Action item: Say how many lines in the records include the string "toothbrush", adding no other words.
##### Exercise data #####
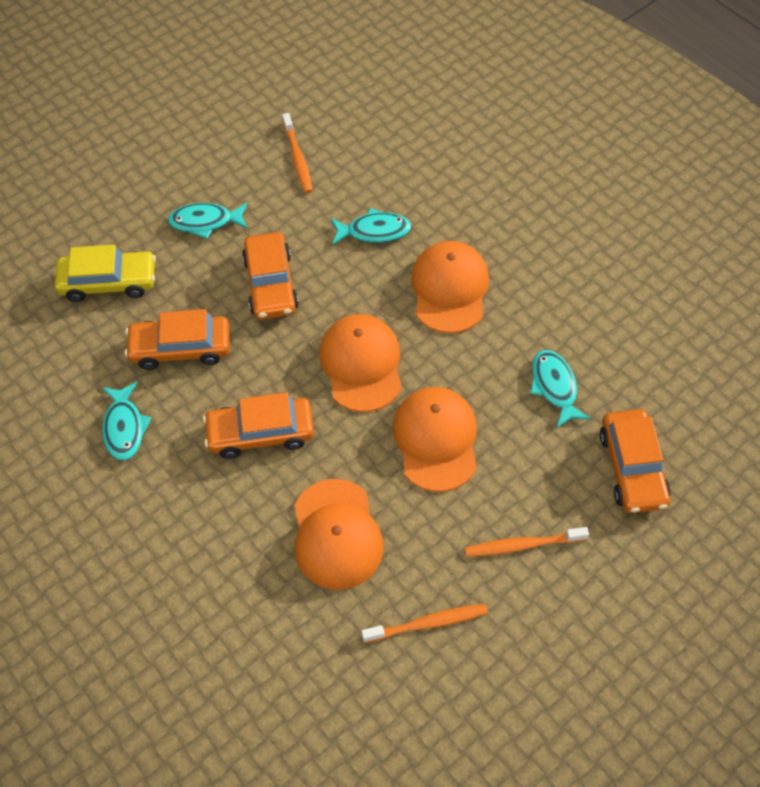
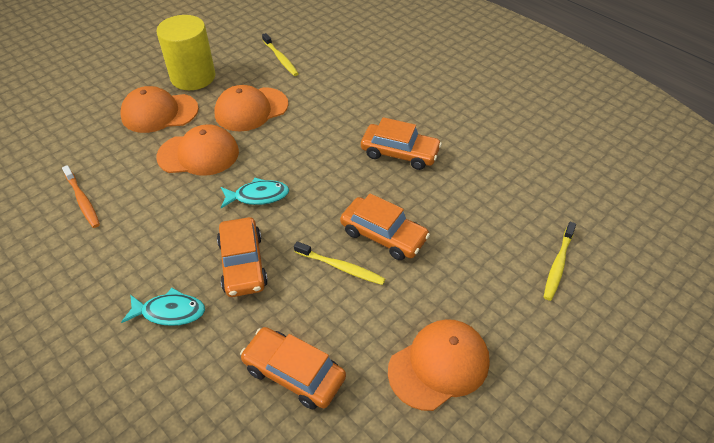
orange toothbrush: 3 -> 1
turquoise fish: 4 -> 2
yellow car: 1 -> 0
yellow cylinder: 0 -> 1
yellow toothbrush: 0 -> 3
#####
Response: 2